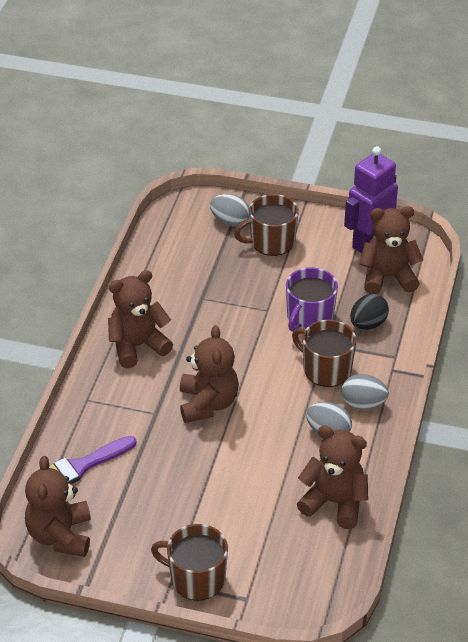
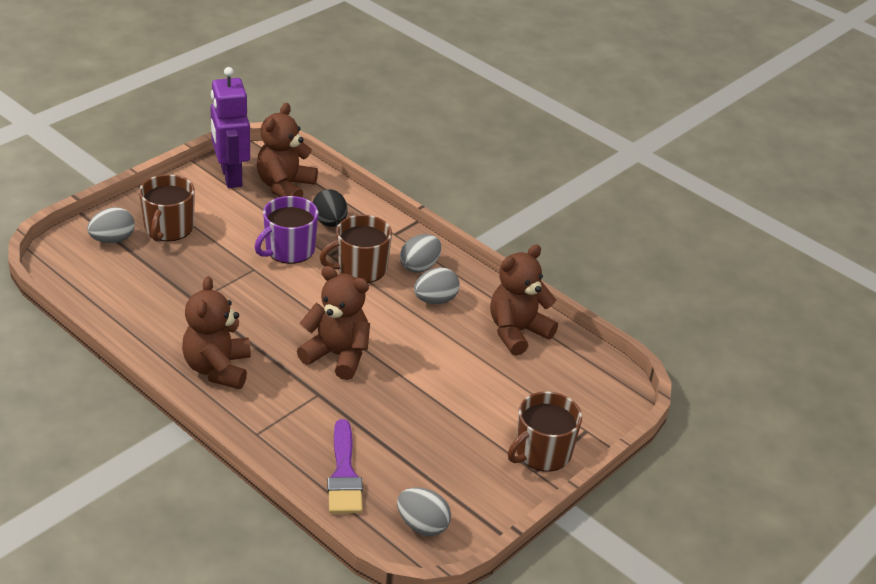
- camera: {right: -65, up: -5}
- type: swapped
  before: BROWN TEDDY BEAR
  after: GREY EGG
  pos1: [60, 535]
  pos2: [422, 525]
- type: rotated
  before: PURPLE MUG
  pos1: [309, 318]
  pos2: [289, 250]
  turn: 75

-- -- --

TRY IT:
If a line of the entries above includes the word "before", count it; then state the total and nothing else.

EXPECTED ANSWER:
2